**Work instruction**. Restate, word for word, every line of the data.

···

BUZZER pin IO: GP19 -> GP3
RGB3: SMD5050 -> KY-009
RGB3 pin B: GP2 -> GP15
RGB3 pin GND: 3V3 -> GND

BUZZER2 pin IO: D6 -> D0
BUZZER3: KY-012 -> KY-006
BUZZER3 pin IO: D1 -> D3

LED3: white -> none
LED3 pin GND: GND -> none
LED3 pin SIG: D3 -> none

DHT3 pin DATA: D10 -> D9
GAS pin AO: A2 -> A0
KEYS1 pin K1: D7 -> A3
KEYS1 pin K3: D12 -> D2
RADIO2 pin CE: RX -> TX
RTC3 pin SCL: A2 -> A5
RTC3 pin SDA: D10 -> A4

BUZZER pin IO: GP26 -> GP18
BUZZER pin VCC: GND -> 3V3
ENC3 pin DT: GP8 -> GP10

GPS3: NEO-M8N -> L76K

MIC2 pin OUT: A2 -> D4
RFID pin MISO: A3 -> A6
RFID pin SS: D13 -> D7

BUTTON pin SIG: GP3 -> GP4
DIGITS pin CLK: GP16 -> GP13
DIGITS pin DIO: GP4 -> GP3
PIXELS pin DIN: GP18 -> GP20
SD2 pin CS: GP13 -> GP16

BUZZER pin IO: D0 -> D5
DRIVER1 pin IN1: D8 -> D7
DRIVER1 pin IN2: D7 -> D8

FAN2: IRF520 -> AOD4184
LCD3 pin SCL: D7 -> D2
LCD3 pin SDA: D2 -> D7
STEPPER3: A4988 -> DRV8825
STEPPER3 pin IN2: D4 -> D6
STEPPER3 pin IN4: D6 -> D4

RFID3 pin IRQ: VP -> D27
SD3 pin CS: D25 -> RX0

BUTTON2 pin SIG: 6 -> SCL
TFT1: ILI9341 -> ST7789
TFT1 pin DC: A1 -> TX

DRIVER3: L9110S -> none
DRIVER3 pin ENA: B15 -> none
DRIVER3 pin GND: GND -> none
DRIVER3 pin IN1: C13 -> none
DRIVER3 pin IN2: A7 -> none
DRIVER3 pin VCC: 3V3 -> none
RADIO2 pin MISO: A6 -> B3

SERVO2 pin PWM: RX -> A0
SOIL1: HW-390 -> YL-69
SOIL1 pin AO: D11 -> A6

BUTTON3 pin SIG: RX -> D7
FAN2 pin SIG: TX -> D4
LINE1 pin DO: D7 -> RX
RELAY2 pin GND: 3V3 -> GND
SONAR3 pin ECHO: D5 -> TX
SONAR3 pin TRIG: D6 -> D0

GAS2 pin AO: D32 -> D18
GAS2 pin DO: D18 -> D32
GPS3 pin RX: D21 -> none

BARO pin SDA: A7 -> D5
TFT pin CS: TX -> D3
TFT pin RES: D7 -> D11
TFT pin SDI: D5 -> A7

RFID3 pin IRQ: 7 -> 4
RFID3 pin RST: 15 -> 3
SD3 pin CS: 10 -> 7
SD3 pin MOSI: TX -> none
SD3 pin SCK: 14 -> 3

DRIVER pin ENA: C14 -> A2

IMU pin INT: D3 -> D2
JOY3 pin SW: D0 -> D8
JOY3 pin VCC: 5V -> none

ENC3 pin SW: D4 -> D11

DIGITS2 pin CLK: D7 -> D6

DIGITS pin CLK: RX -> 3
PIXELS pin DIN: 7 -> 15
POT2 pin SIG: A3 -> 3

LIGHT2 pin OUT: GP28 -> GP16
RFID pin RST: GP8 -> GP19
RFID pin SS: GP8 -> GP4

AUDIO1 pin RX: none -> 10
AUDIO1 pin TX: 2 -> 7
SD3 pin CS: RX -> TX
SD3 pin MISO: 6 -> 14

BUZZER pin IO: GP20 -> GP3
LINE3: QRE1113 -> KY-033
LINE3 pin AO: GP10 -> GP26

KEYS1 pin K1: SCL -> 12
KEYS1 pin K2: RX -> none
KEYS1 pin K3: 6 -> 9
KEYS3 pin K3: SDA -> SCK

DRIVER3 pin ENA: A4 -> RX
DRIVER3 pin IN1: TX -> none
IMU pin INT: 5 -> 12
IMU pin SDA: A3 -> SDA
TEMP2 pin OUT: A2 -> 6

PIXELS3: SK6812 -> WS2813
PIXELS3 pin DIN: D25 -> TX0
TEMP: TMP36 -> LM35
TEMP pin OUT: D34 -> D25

···

**Answer box**.
BUZZER pin IO: GP19 -> GP3
RGB3: SMD5050 -> KY-009
RGB3 pin B: GP2 -> GP15
RGB3 pin GND: 3V3 -> GND

BUZZER2 pin IO: D6 -> D0
BUZZER3: KY-012 -> KY-006
BUZZER3 pin IO: D1 -> D3

LED3: white -> none
LED3 pin GND: GND -> none
LED3 pin SIG: D3 -> none

DHT3 pin DATA: D10 -> D9
GAS pin AO: A2 -> A0
KEYS1 pin K1: D7 -> A3
KEYS1 pin K3: D12 -> D2
RADIO2 pin CE: RX -> TX
RTC3 pin SCL: A2 -> A5
RTC3 pin SDA: D10 -> A4

BUZZER pin IO: GP26 -> GP18
BUZZER pin VCC: GND -> 3V3
ENC3 pin DT: GP8 -> GP10

GPS3: NEO-M8N -> L76K

MIC2 pin OUT: A2 -> D4
RFID pin MISO: A3 -> A6
RFID pin SS: D13 -> D7

BUTTON pin SIG: GP3 -> GP4
DIGITS pin CLK: GP16 -> GP13
DIGITS pin DIO: GP4 -> GP3
PIXELS pin DIN: GP18 -> GP20
SD2 pin CS: GP13 -> GP16

BUZZER pin IO: D0 -> D5
DRIVER1 pin IN1: D8 -> D7
DRIVER1 pin IN2: D7 -> D8

FAN2: IRF520 -> AOD4184
LCD3 pin SCL: D7 -> D2
LCD3 pin SDA: D2 -> D7
STEPPER3: A4988 -> DRV8825
STEPPER3 pin IN2: D4 -> D6
STEPPER3 pin IN4: D6 -> D4

RFID3 pin IRQ: VP -> D27
SD3 pin CS: D25 -> RX0

BUTTON2 pin SIG: 6 -> SCL
TFT1: ILI9341 -> ST7789
TFT1 pin DC: A1 -> TX

DRIVER3: L9110S -> none
DRIVER3 pin ENA: B15 -> none
DRIVER3 pin GND: GND -> none
DRIVER3 pin IN1: C13 -> none
DRIVER3 pin IN2: A7 -> none
DRIVER3 pin VCC: 3V3 -> none
RADIO2 pin MISO: A6 -> B3

SERVO2 pin PWM: RX -> A0
SOIL1: HW-390 -> YL-69
SOIL1 pin AO: D11 -> A6

BUTTON3 pin SIG: RX -> D7
FAN2 pin SIG: TX -> D4
LINE1 pin DO: D7 -> RX
RELAY2 pin GND: 3V3 -> GND
SONAR3 pin ECHO: D5 -> TX
SONAR3 pin TRIG: D6 -> D0

GAS2 pin AO: D32 -> D18
GAS2 pin DO: D18 -> D32
GPS3 pin RX: D21 -> none

BARO pin SDA: A7 -> D5
TFT pin CS: TX -> D3
TFT pin RES: D7 -> D11
TFT pin SDI: D5 -> A7

RFID3 pin IRQ: 7 -> 4
RFID3 pin RST: 15 -> 3
SD3 pin CS: 10 -> 7
SD3 pin MOSI: TX -> none
SD3 pin SCK: 14 -> 3

DRIVER pin ENA: C14 -> A2

IMU pin INT: D3 -> D2
JOY3 pin SW: D0 -> D8
JOY3 pin VCC: 5V -> none

ENC3 pin SW: D4 -> D11

DIGITS2 pin CLK: D7 -> D6

DIGITS pin CLK: RX -> 3
PIXELS pin DIN: 7 -> 15
POT2 pin SIG: A3 -> 3

LIGHT2 pin OUT: GP28 -> GP16
RFID pin RST: GP8 -> GP19
RFID pin SS: GP8 -> GP4

AUDIO1 pin RX: none -> 10
AUDIO1 pin TX: 2 -> 7
SD3 pin CS: RX -> TX
SD3 pin MISO: 6 -> 14

BUZZER pin IO: GP20 -> GP3
LINE3: QRE1113 -> KY-033
LINE3 pin AO: GP10 -> GP26

KEYS1 pin K1: SCL -> 12
KEYS1 pin K2: RX -> none
KEYS1 pin K3: 6 -> 9
KEYS3 pin K3: SDA -> SCK

DRIVER3 pin ENA: A4 -> RX
DRIVER3 pin IN1: TX -> none
IMU pin INT: 5 -> 12
IMU pin SDA: A3 -> SDA
TEMP2 pin OUT: A2 -> 6

PIXELS3: SK6812 -> WS2813
PIXELS3 pin DIN: D25 -> TX0
TEMP: TMP36 -> LM35
TEMP pin OUT: D34 -> D25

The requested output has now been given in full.